**** Dataset entries
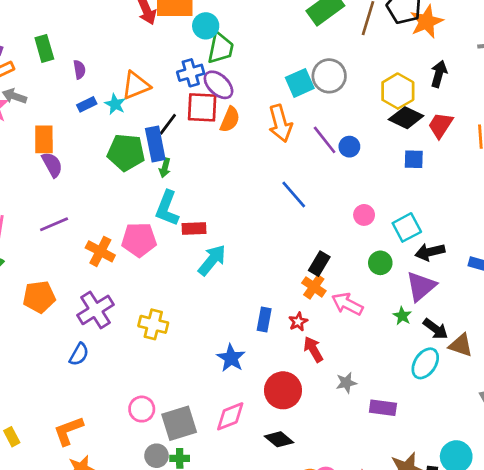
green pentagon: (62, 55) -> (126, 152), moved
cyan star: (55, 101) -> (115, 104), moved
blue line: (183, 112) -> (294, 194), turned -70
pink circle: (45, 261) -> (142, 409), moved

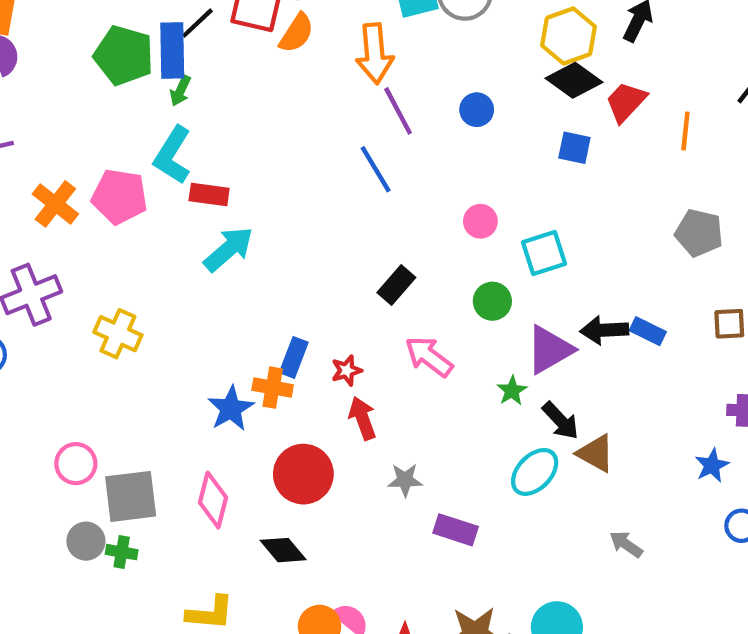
purple line: (325, 140) -> (398, 111), moved
black arrow: (430, 252) -> (604, 330), moved
orange cross: (314, 287) -> (273, 388), moved, turned -35
pink diamond: (230, 416) -> (213, 500), turned -64

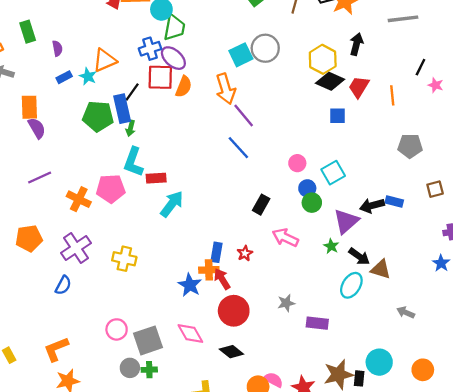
blue circle: (477, 110) -> (307, 188), moved
red arrow: (363, 418) -> (222, 279), moved
pink diamond: (213, 500) -> (190, 334), turned -32

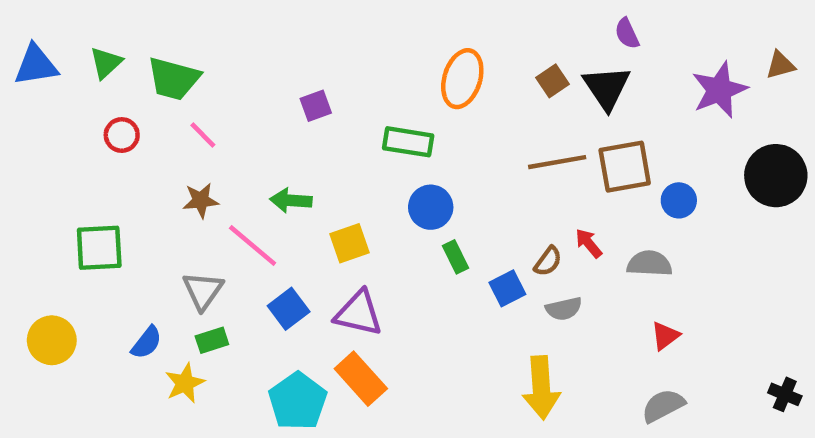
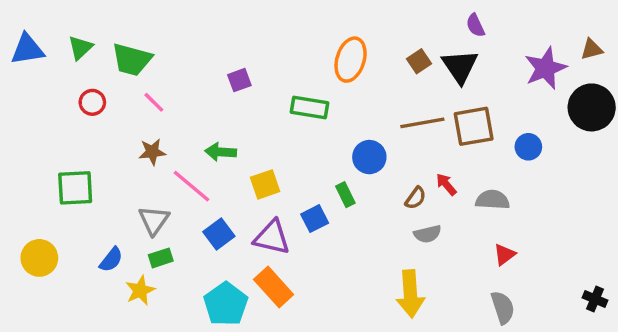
black circle: (776, 176) -> (592, 107), moved
blue circle: (679, 200) -> (528, 147), moved
blue circle: (431, 207) -> (369, 157), moved
blue square: (507, 288) -> (315, 219), moved
gray semicircle: (663, 406) -> (503, 308), turned 100

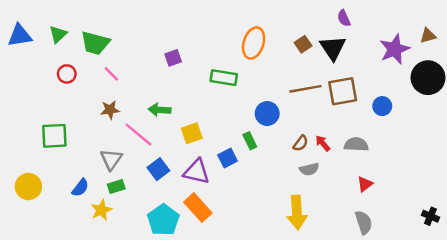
red arrow: (446, 184) -> (323, 143), moved

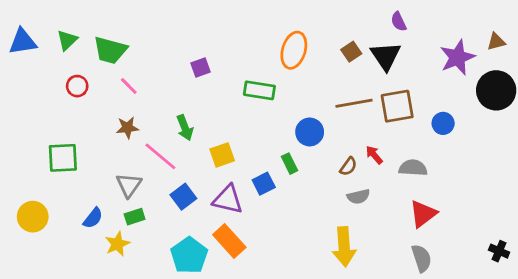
green arrow: (160, 110) -> (185, 128), turned -115
red arrow: (323, 143) -> (374, 155), moved
red triangle: (365, 184) -> (423, 214), size x1.5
********
→ Problem requirements:
Above are some records; extract exactly the lines from the one containing "blue circle: (431, 207) -> (369, 157), moved" through the one containing "green arrow: (160, 110)" and drop the pictures.

→ Answer to the problem:
blue circle: (431, 207) -> (369, 157), moved
blue square: (507, 288) -> (315, 219), moved
gray semicircle: (663, 406) -> (503, 308), turned 100

red arrow: (446, 184) -> (323, 143), moved

green arrow: (160, 110) -> (185, 128), turned -115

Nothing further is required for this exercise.